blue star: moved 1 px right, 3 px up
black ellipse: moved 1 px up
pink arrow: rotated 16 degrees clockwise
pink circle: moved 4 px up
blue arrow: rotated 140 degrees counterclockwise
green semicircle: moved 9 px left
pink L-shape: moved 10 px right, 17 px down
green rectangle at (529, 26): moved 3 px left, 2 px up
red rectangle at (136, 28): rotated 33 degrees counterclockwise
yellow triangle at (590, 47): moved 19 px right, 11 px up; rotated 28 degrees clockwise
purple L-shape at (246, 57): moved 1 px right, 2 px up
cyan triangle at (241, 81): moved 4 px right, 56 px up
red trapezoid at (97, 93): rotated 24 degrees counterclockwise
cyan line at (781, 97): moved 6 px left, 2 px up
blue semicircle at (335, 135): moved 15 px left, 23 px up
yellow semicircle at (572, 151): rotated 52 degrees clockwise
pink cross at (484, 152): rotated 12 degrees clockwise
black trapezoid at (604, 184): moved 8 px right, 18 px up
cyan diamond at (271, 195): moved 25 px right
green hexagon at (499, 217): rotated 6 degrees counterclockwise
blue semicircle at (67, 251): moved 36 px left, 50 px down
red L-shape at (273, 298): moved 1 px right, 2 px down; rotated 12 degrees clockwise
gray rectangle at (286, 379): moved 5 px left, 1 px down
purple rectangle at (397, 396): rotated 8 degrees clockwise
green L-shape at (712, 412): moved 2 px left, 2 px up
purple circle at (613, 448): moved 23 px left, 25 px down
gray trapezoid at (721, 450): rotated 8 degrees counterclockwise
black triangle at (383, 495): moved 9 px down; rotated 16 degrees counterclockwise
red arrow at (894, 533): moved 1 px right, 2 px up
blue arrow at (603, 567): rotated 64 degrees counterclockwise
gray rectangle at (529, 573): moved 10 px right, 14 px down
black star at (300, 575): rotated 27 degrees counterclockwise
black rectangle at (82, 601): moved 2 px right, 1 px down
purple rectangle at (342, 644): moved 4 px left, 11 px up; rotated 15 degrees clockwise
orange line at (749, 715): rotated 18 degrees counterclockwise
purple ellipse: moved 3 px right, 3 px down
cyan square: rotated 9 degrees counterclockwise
++++++
GOAL = Reproduce every line of the material above word for word, in the same order.

RESULT FOR THIS TASK =
blue star: moved 1 px right, 3 px up
black ellipse: moved 1 px up
pink arrow: rotated 16 degrees clockwise
pink circle: moved 4 px up
blue arrow: rotated 140 degrees counterclockwise
green semicircle: moved 9 px left
pink L-shape: moved 10 px right, 17 px down
green rectangle at (529, 26): moved 3 px left, 2 px up
red rectangle at (136, 28): rotated 33 degrees counterclockwise
yellow triangle at (590, 47): moved 19 px right, 11 px up; rotated 28 degrees clockwise
purple L-shape at (246, 57): moved 1 px right, 2 px up
cyan triangle at (241, 81): moved 4 px right, 56 px up
red trapezoid at (97, 93): rotated 24 degrees counterclockwise
cyan line at (781, 97): moved 6 px left, 2 px up
blue semicircle at (335, 135): moved 15 px left, 23 px up
yellow semicircle at (572, 151): rotated 52 degrees clockwise
pink cross at (484, 152): rotated 12 degrees clockwise
black trapezoid at (604, 184): moved 8 px right, 18 px up
cyan diamond at (271, 195): moved 25 px right
green hexagon at (499, 217): rotated 6 degrees counterclockwise
blue semicircle at (67, 251): moved 36 px left, 50 px down
red L-shape at (273, 298): moved 1 px right, 2 px down; rotated 12 degrees clockwise
gray rectangle at (286, 379): moved 5 px left, 1 px down
purple rectangle at (397, 396): rotated 8 degrees clockwise
green L-shape at (712, 412): moved 2 px left, 2 px up
purple circle at (613, 448): moved 23 px left, 25 px down
gray trapezoid at (721, 450): rotated 8 degrees counterclockwise
black triangle at (383, 495): moved 9 px down; rotated 16 degrees counterclockwise
red arrow at (894, 533): moved 1 px right, 2 px up
blue arrow at (603, 567): rotated 64 degrees counterclockwise
gray rectangle at (529, 573): moved 10 px right, 14 px down
black star at (300, 575): rotated 27 degrees counterclockwise
black rectangle at (82, 601): moved 2 px right, 1 px down
purple rectangle at (342, 644): moved 4 px left, 11 px up; rotated 15 degrees clockwise
orange line at (749, 715): rotated 18 degrees counterclockwise
purple ellipse: moved 3 px right, 3 px down
cyan square: rotated 9 degrees counterclockwise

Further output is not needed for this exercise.